== Segment start ==

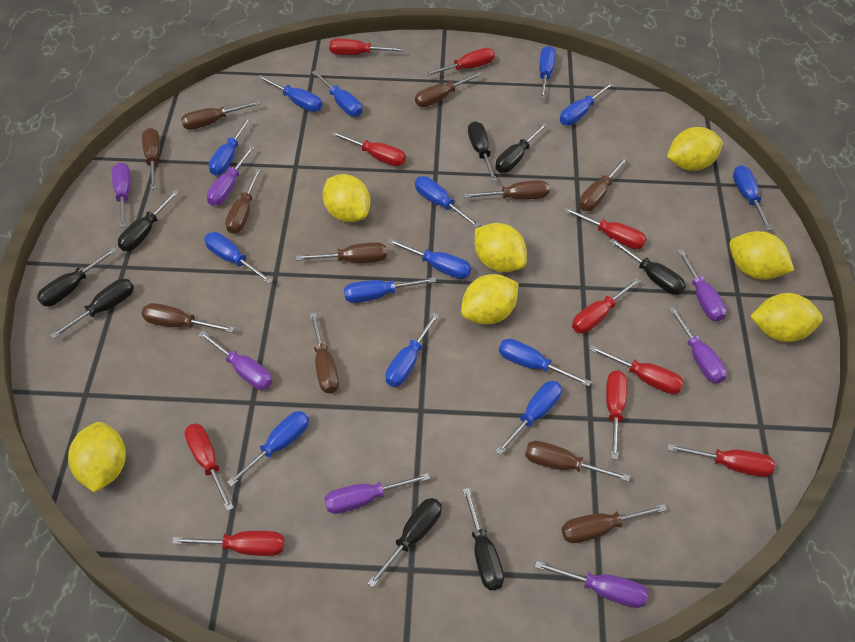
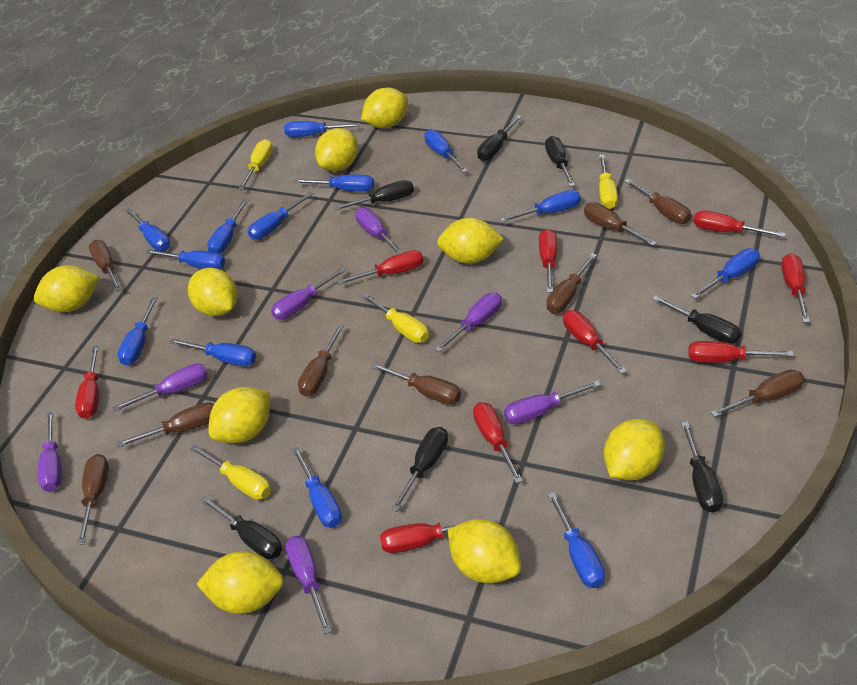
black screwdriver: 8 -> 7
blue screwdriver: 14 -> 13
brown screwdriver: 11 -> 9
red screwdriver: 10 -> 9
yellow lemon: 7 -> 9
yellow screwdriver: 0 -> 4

== Segment end ==

> Work order
Transcribe every record exactly and omit each image.

> Answer to this problem
black screwdriver: 8 -> 7
blue screwdriver: 14 -> 13
brown screwdriver: 11 -> 9
red screwdriver: 10 -> 9
yellow lemon: 7 -> 9
yellow screwdriver: 0 -> 4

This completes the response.